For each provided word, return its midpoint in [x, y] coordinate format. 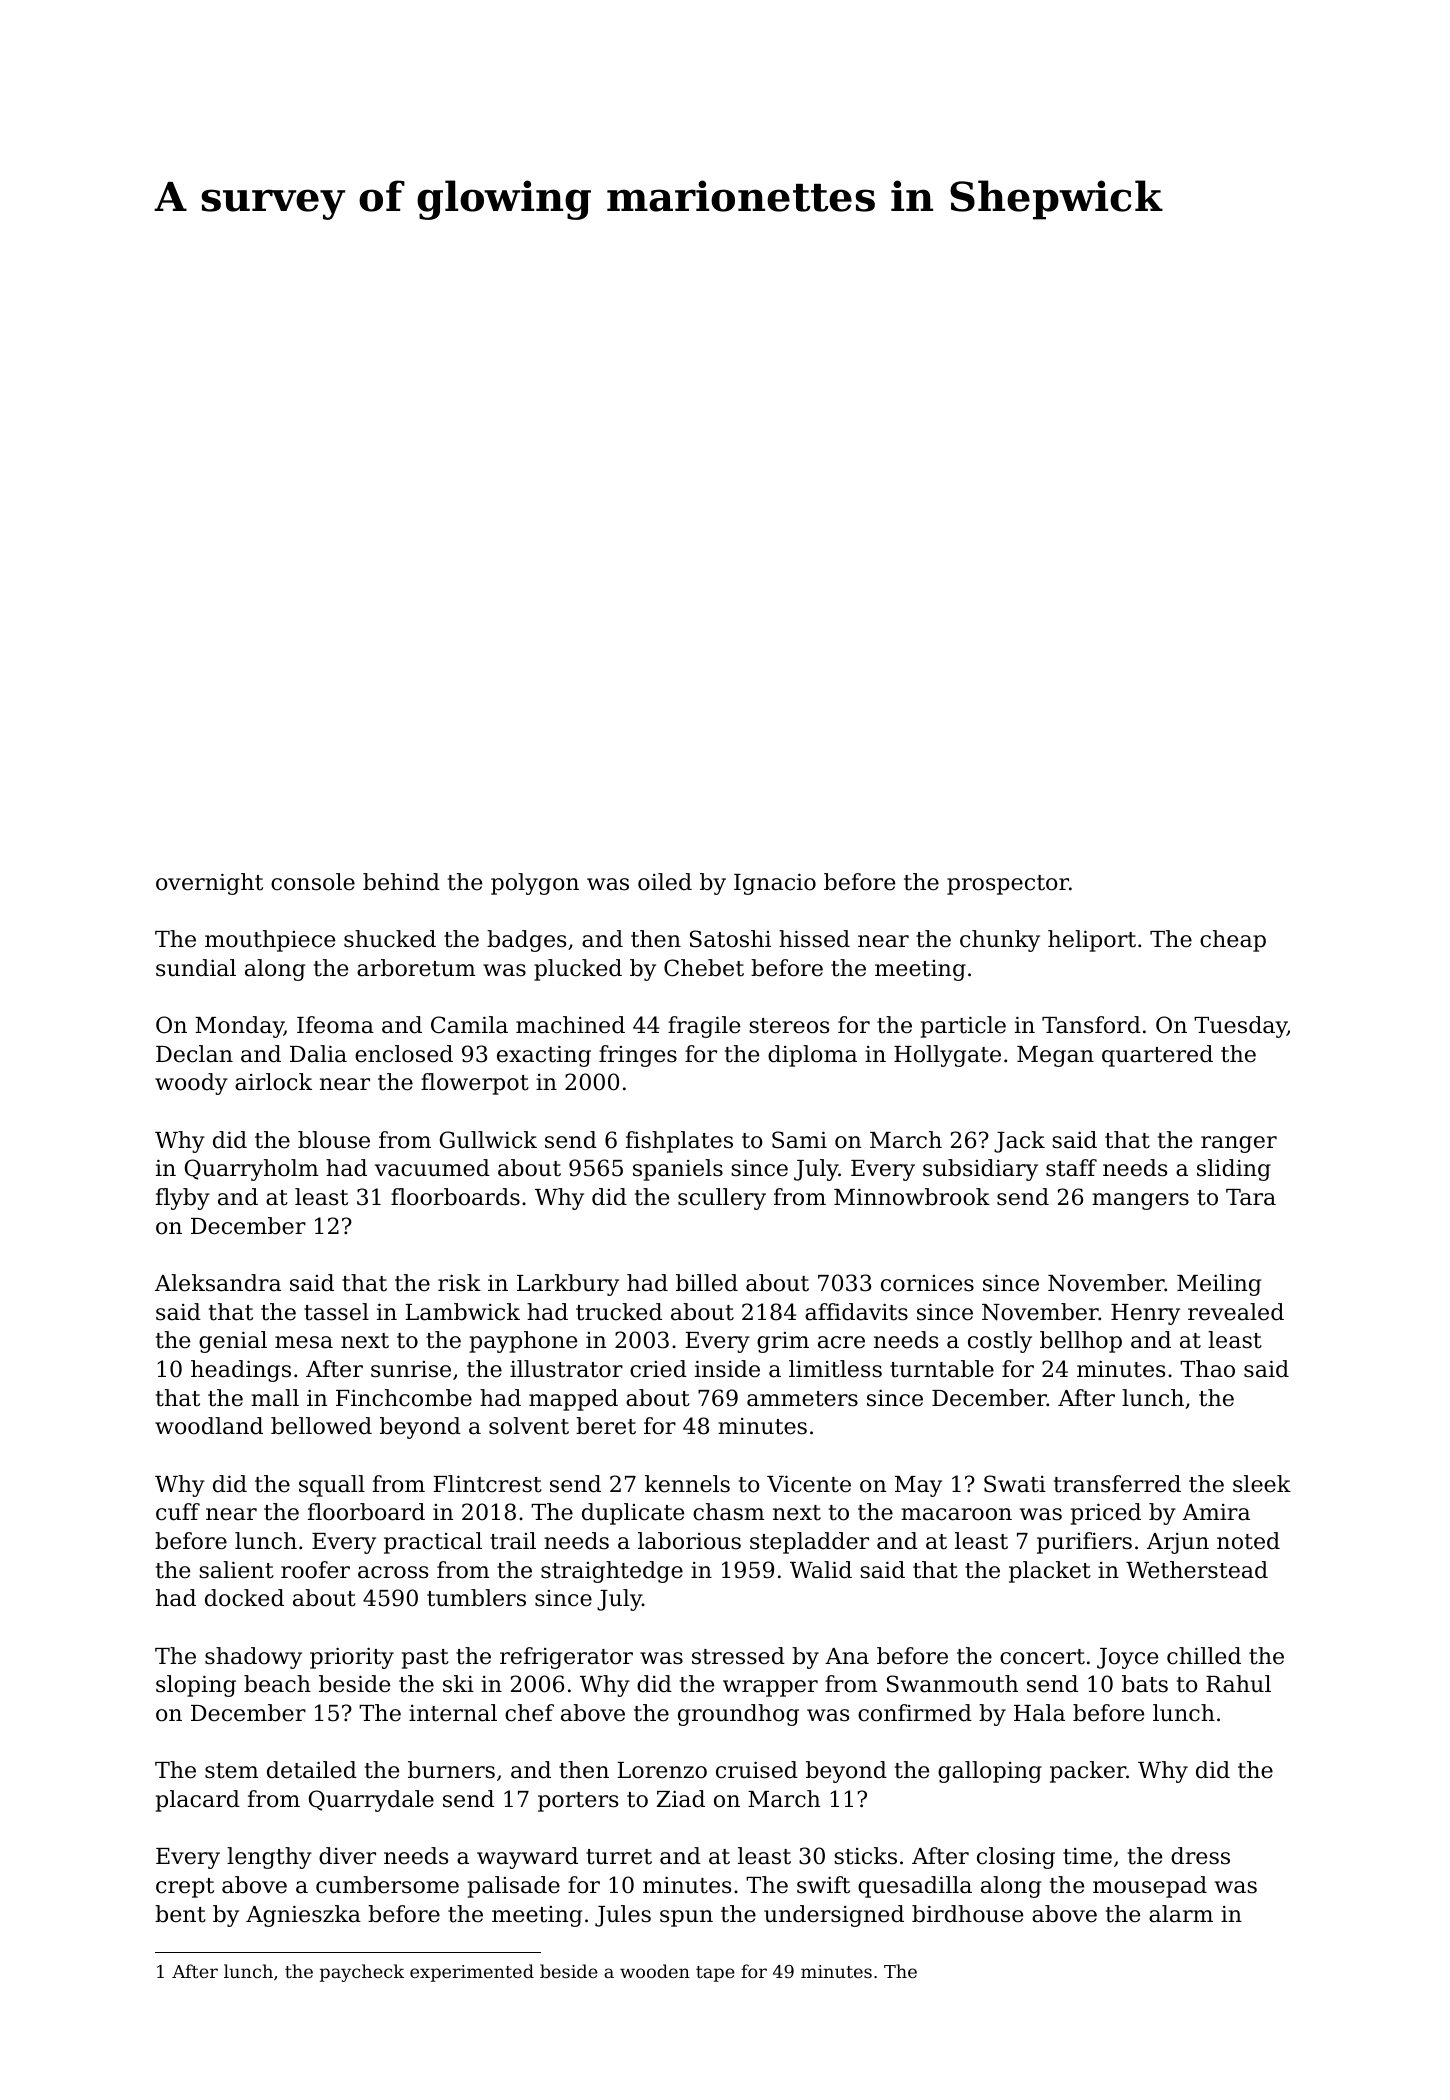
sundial [196, 968]
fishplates [679, 1142]
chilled [1204, 1656]
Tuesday [1240, 1027]
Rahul [1238, 1684]
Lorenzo [662, 1770]
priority [352, 1658]
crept [185, 1888]
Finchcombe [404, 1398]
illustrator [566, 1369]
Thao [1207, 1369]
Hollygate [947, 1056]
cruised [757, 1770]
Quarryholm [251, 1170]
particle [963, 1027]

> [AIM OF THE EXERCISE]: Retype every line of the entries above word for word, leaving out the picture.

> [WORKED ANSWER]:
For each provided word, return its midpoint in [x, y] coordinate format. 
sundial [196, 968]
fishplates [679, 1142]
chilled [1204, 1656]
Tuesday [1240, 1027]
Rahul [1238, 1684]
Lorenzo [662, 1770]
priority [352, 1658]
crept [185, 1888]
Finchcombe [404, 1398]
illustrator [566, 1369]
Thao [1207, 1369]
Hollygate [947, 1056]
cruised [757, 1770]
Quarryholm [251, 1170]
particle [963, 1027]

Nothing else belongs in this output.